__Problem to work on__
Verbatim copy, images excluded: write out each record shown below.

***** Input for this task

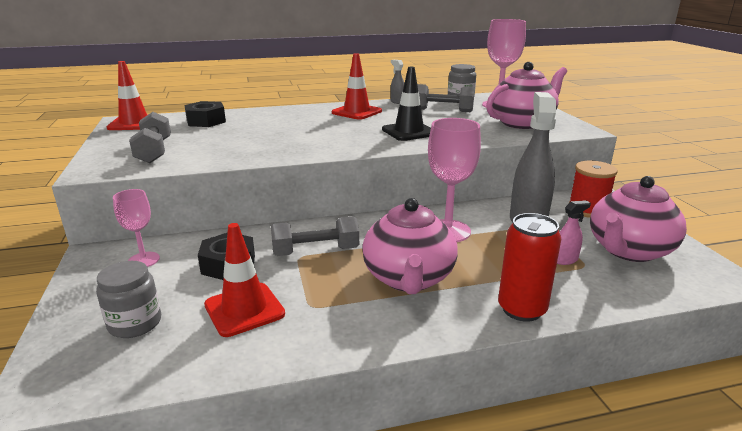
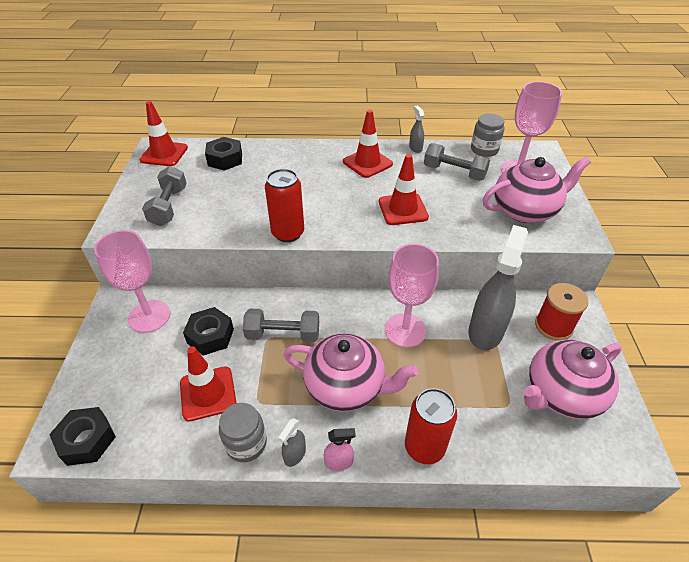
camera: 15 degrees right, 20 degrees up
grey jar [96,261,161,338] -> grey jar moved to [219,403,267,462]
pink goblet [113,189,160,267] -> pink goblet [94,230,170,333], size x1.69
pink teapot [362,198,458,294] -> pink teapot turned 90 degrees counterclockwise [284,333,419,412]
black traffic cone [382,67,431,141] -> red traffic cone [379,154,429,225]
pink spray bottle [557,200,591,265] -> pink spray bottle moved to [324,428,356,471]
none -> black nut [49,407,116,466]
none -> red can [265,169,304,242]
none -> grey spray bottle [278,418,306,467]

**********

__Answer area__
camera: 15 degrees right, 20 degrees up
grey jar [96,261,161,338] -> grey jar moved to [219,403,267,462]
pink goblet [113,189,160,267] -> pink goblet [94,230,170,333], size x1.69
pink teapot [362,198,458,294] -> pink teapot turned 90 degrees counterclockwise [284,333,419,412]
black traffic cone [382,67,431,141] -> red traffic cone [379,154,429,225]
pink spray bottle [557,200,591,265] -> pink spray bottle moved to [324,428,356,471]
none -> black nut [49,407,116,466]
none -> red can [265,169,304,242]
none -> grey spray bottle [278,418,306,467]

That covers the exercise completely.